_Directions_
Transcribe the listing verbatim. Do not carry over any pictures.

_Provided data_
********************

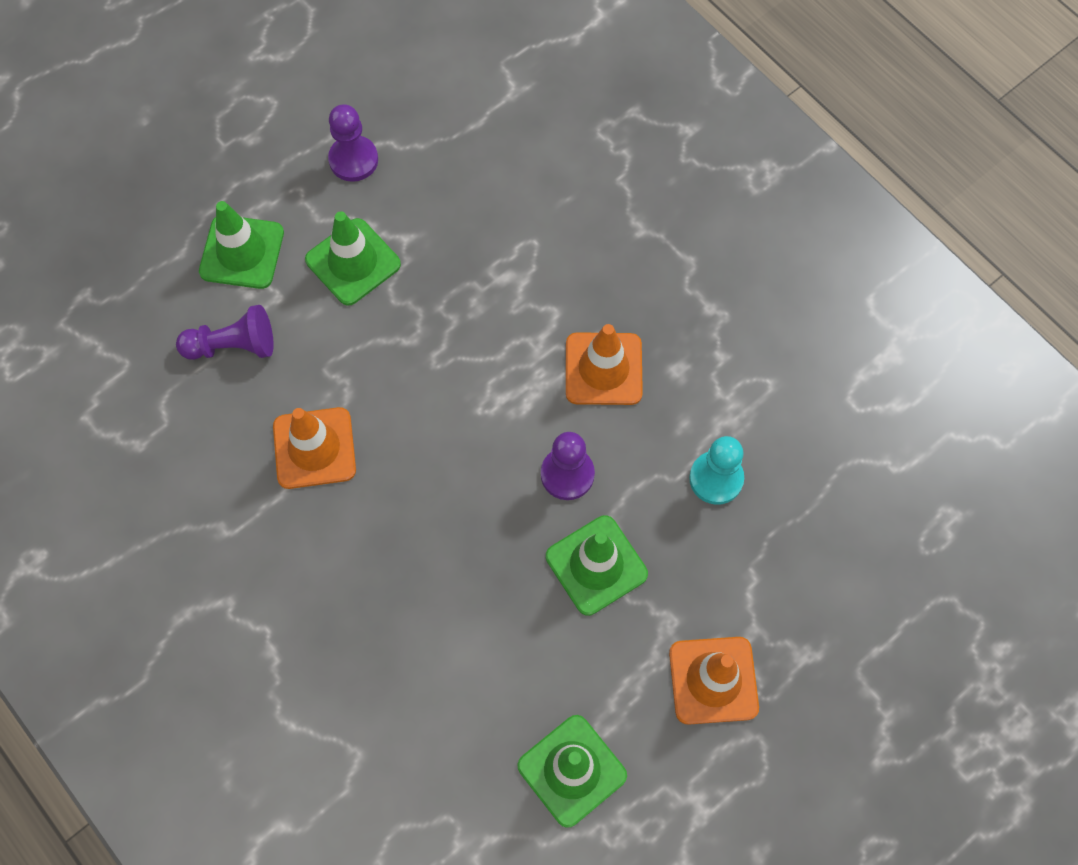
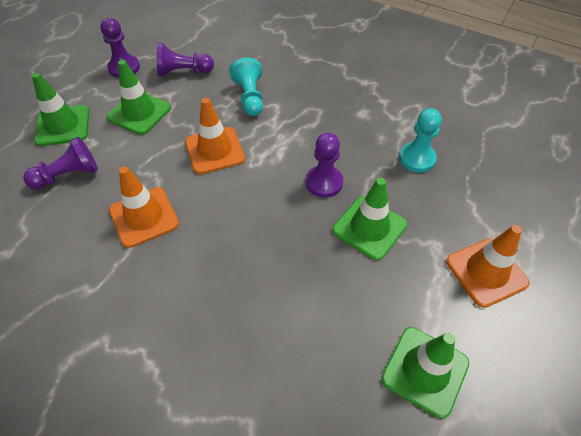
camera: 20 degrees left, 15 degrees down
(440, 197) = (183, 72): none -> purple pawn
(522, 283) = (250, 97): none -> turquoise pawn
(603, 369) = (319, 124): orange traffic cone -> orange traffic cone (215, 150)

********************

_Response area_
camera: 20 degrees left, 15 degrees down
(440, 197) = (183, 72): none -> purple pawn
(522, 283) = (250, 97): none -> turquoise pawn
(603, 369) = (319, 124): orange traffic cone -> orange traffic cone (215, 150)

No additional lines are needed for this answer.